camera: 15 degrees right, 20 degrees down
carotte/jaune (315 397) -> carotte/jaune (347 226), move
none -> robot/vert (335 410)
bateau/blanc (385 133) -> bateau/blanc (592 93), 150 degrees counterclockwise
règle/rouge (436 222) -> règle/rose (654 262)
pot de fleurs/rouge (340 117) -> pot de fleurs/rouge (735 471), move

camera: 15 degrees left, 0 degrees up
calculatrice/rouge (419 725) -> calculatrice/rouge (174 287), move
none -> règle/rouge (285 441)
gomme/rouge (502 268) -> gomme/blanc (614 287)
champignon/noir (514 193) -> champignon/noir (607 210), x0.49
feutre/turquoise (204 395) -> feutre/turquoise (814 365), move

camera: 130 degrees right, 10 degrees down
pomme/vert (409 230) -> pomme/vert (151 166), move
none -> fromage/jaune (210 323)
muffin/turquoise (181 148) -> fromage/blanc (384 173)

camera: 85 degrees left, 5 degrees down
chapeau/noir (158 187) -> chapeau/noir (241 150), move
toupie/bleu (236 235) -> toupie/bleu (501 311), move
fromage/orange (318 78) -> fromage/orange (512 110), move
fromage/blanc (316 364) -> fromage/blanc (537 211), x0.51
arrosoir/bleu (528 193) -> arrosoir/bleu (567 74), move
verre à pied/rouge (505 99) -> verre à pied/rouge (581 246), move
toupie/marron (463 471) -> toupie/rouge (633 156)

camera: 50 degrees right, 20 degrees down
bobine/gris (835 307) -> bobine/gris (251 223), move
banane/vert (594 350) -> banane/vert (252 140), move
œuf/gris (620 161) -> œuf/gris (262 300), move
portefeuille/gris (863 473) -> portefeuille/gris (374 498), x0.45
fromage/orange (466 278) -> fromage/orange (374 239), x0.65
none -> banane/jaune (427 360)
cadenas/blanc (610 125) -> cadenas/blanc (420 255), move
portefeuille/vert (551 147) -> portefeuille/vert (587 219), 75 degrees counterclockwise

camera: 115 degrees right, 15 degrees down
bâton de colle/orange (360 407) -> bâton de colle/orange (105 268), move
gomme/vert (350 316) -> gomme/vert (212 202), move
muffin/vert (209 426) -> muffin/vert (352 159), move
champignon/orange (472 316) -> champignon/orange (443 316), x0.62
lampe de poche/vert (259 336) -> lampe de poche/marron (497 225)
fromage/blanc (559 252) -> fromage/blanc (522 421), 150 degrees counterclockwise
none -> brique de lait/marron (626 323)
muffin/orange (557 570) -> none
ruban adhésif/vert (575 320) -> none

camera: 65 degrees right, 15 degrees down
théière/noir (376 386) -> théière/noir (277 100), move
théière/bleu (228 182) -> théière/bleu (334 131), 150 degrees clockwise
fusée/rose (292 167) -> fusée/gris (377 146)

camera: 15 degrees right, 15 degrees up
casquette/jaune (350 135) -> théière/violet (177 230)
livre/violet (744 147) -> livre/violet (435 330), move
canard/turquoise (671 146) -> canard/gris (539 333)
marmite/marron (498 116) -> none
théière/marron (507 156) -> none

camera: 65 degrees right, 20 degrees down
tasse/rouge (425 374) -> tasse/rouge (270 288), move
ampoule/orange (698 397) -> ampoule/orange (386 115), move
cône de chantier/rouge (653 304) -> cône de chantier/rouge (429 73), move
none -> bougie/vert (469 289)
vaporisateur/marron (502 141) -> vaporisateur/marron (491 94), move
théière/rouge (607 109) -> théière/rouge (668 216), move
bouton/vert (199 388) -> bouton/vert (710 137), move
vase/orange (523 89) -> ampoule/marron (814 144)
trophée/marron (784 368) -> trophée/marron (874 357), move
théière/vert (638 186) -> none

→ **Assignment**
Output the listing verbatim through the "feutre/turquoise (204 395)" line.

→ **Written answer**
camera: 15 degrees right, 20 degrees down
carotte/jaune (315 397) -> carotte/jaune (347 226), move
none -> robot/vert (335 410)
bateau/blanc (385 133) -> bateau/blanc (592 93), 150 degrees counterclockwise
règle/rouge (436 222) -> règle/rose (654 262)
pot de fleurs/rouge (340 117) -> pot de fleurs/rouge (735 471), move

camera: 15 degrees left, 0 degrees up
calculatrice/rouge (419 725) -> calculatrice/rouge (174 287), move
none -> règle/rouge (285 441)
gomme/rouge (502 268) -> gomme/blanc (614 287)
champignon/noir (514 193) -> champignon/noir (607 210), x0.49
feutre/turquoise (204 395) -> feutre/turquoise (814 365), move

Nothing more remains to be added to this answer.